— START Record excerpts —
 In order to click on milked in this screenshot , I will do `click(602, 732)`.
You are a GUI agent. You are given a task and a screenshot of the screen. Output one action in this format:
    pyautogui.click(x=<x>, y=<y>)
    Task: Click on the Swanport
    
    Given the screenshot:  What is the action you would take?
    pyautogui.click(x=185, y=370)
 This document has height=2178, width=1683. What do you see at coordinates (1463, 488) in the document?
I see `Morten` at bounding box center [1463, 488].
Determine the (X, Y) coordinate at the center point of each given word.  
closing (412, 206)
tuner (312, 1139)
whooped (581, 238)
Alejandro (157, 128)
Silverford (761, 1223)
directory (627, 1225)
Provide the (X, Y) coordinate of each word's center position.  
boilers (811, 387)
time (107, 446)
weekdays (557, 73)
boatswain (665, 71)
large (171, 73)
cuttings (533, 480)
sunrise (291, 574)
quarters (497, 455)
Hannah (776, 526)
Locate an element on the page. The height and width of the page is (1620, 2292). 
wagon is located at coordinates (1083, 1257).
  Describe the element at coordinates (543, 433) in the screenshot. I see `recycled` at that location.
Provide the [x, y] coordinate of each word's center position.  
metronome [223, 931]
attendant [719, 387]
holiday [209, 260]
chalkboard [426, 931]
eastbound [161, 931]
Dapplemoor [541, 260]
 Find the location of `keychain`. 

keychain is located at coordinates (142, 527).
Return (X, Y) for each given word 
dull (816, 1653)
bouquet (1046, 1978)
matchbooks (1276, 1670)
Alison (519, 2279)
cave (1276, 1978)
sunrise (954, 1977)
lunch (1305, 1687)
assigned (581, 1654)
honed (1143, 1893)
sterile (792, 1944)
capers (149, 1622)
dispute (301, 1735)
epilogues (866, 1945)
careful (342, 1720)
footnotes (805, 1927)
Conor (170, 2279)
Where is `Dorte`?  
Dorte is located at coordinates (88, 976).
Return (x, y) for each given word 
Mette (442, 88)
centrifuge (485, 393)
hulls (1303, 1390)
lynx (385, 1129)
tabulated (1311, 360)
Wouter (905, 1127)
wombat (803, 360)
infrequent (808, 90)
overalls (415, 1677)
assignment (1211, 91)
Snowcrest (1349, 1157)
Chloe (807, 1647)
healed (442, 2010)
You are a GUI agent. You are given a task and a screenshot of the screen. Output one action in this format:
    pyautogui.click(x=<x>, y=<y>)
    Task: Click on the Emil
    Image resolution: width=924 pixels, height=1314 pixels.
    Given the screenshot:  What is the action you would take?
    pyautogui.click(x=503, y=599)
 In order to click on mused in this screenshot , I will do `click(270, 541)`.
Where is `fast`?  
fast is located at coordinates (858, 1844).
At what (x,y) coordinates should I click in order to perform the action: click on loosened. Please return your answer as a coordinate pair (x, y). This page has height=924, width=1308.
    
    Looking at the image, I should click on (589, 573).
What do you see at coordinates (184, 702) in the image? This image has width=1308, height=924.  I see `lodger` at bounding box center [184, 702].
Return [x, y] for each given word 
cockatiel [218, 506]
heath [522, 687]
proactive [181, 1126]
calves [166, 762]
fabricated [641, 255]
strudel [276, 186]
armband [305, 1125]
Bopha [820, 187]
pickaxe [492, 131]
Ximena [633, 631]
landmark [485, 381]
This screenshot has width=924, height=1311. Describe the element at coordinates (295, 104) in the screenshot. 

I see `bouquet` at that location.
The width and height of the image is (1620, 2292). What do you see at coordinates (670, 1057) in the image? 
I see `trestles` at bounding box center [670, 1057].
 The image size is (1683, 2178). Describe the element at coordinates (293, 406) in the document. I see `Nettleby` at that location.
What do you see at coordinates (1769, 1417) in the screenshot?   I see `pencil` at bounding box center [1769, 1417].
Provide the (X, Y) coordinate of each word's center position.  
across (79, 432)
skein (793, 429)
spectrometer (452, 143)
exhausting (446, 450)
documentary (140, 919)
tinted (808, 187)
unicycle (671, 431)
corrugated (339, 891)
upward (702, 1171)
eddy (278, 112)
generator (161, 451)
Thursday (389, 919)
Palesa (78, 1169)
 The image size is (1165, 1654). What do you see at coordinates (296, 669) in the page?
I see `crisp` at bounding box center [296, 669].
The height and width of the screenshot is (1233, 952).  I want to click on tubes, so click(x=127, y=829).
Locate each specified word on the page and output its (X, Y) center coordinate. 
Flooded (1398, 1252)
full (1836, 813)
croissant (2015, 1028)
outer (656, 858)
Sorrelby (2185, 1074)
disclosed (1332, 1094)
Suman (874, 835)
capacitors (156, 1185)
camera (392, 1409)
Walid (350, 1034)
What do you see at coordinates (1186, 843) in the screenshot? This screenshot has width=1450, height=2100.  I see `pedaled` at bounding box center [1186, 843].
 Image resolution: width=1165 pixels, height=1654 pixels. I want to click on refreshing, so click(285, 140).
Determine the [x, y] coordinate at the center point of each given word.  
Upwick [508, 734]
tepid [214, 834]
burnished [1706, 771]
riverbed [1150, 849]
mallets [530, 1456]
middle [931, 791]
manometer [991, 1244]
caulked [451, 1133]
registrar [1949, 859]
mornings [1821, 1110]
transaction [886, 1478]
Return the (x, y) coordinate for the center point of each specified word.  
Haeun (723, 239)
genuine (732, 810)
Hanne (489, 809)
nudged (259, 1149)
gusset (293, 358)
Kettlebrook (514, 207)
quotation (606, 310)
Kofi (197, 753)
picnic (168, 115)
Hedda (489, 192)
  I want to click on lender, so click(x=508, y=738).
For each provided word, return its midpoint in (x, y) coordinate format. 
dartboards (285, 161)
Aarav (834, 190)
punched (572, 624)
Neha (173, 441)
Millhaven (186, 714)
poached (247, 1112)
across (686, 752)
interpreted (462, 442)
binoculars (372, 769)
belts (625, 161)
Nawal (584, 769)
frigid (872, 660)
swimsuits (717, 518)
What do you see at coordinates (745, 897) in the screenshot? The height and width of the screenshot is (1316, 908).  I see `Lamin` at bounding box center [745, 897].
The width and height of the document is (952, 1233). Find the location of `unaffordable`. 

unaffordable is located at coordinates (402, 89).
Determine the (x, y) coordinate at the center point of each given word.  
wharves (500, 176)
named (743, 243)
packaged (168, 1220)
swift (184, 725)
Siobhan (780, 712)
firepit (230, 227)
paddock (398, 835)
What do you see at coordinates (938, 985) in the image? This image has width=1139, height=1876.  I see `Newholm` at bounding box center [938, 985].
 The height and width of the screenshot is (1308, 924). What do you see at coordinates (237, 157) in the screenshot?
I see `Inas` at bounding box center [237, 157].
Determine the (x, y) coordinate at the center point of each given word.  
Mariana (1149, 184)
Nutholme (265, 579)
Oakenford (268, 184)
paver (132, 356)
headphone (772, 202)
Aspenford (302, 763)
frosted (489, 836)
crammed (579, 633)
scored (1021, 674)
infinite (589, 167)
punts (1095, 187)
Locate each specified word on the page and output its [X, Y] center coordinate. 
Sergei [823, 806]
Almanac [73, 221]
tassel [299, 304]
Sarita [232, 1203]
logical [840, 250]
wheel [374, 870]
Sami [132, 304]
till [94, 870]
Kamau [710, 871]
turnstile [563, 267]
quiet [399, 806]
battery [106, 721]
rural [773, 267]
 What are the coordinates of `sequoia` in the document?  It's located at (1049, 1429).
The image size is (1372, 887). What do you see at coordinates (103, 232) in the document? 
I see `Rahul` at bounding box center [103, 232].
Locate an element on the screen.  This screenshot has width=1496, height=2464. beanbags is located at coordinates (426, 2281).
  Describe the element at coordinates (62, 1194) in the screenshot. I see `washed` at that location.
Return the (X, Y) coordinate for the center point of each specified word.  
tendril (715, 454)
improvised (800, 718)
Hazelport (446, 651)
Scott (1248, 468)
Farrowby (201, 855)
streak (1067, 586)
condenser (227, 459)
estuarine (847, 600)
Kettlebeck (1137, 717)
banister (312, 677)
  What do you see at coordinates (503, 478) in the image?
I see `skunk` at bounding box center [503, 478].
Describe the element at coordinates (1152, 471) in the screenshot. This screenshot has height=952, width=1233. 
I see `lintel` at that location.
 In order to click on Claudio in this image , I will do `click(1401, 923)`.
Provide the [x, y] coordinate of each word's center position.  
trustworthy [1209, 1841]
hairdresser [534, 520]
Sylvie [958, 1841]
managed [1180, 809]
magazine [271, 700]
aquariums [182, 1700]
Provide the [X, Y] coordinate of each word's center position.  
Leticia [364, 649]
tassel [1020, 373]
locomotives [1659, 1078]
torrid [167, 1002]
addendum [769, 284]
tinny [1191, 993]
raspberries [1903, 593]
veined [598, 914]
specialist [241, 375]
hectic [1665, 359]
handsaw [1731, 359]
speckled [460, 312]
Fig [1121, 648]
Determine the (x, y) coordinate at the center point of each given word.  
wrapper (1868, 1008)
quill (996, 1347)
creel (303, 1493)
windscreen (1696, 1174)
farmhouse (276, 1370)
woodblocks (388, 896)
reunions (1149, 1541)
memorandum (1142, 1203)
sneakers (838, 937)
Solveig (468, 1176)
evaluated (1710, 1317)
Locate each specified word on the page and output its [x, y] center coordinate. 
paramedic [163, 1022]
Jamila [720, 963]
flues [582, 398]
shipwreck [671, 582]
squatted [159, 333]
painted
— END Record excerpts —
* Stated problem: Quote the entries above exactly, starting at the line containing "Locate an element on the page." and ending at the line containing "metronome [223, 931]", with both of those lines included.

* Solution to this task:
Locate an element on the page. The height and width of the page is (1620, 2292). 
wagon is located at coordinates (1083, 1257).
  Describe the element at coordinates (543, 433) in the screenshot. I see `recycled` at that location.
Provide the [x, y] coordinate of each word's center position.  
metronome [223, 931]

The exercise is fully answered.